* SUPPLIED MATERIAL *
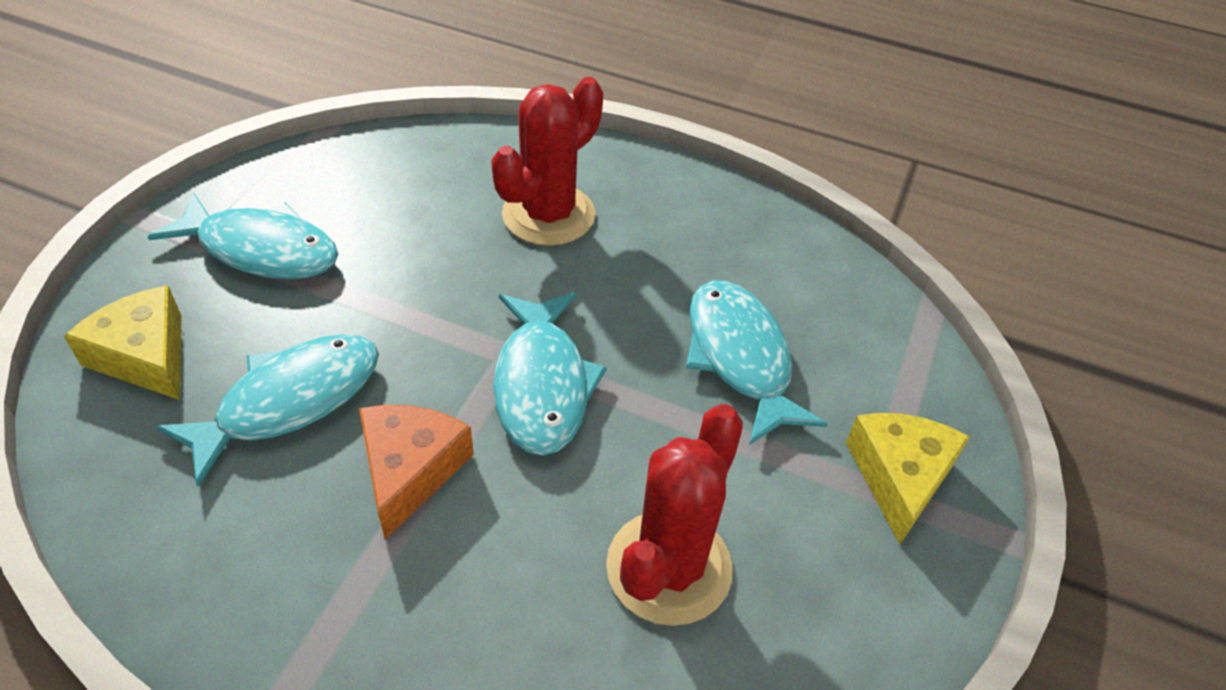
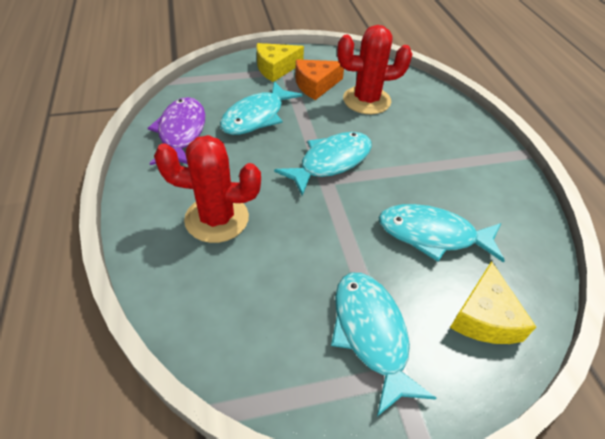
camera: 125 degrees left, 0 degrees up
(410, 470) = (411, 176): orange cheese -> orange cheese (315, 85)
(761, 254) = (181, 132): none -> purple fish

* TASK ITEM *
Write out the whole listing again, exactly, with no pictures.

* WRITTEN SOLUTION *
camera: 125 degrees left, 0 degrees up
(410, 470) = (411, 176): orange cheese -> orange cheese (315, 85)
(761, 254) = (181, 132): none -> purple fish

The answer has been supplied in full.